◆ HOW TO COMPLETE THIS TASK ◆
Please copy, word for word, the line that contains "white glasses [91,474,210,591]" and every line after it through the end of the records, and nothing more.

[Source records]
════════

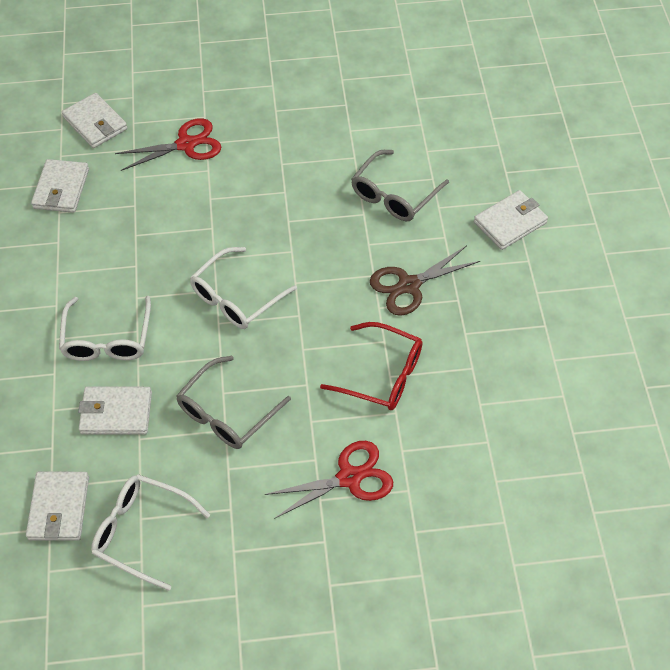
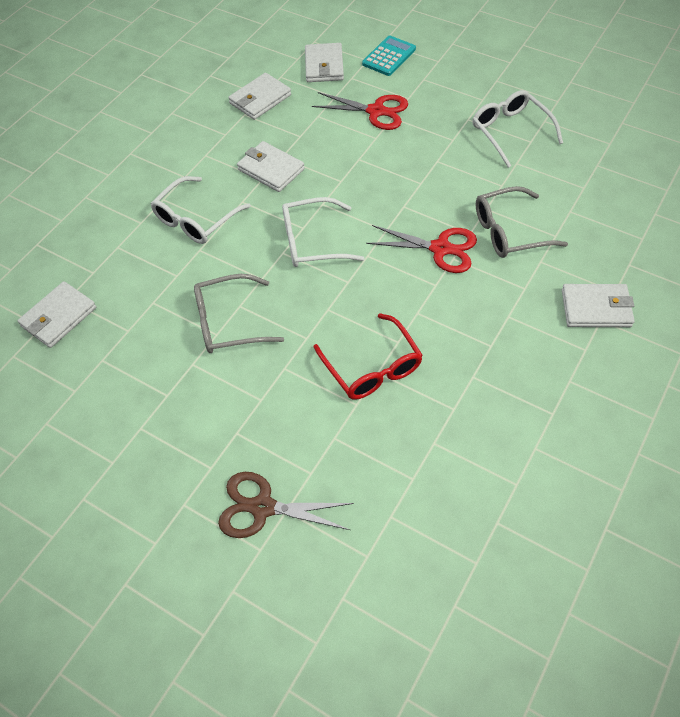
camera: 40 degrees right, 0 degrees up
white wallet [78,387,152,435] -> white wallet moved to [237,141,305,192]
white glasses [91,474,210,591] -> white glasses moved to [473,90,563,168]
red scissors [265,441,393,519] -> red scissors moved to [366,225,477,273]
brown scissors [370,246,480,316] -> brown scissors moved to [218,472,354,538]
none -> turquoise calculator [362,36,416,76]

════════

◆ RESPONSE TO THE EXERCISE ◆
white glasses [91,474,210,591] -> white glasses moved to [473,90,563,168]
red scissors [265,441,393,519] -> red scissors moved to [366,225,477,273]
brown scissors [370,246,480,316] -> brown scissors moved to [218,472,354,538]
none -> turquoise calculator [362,36,416,76]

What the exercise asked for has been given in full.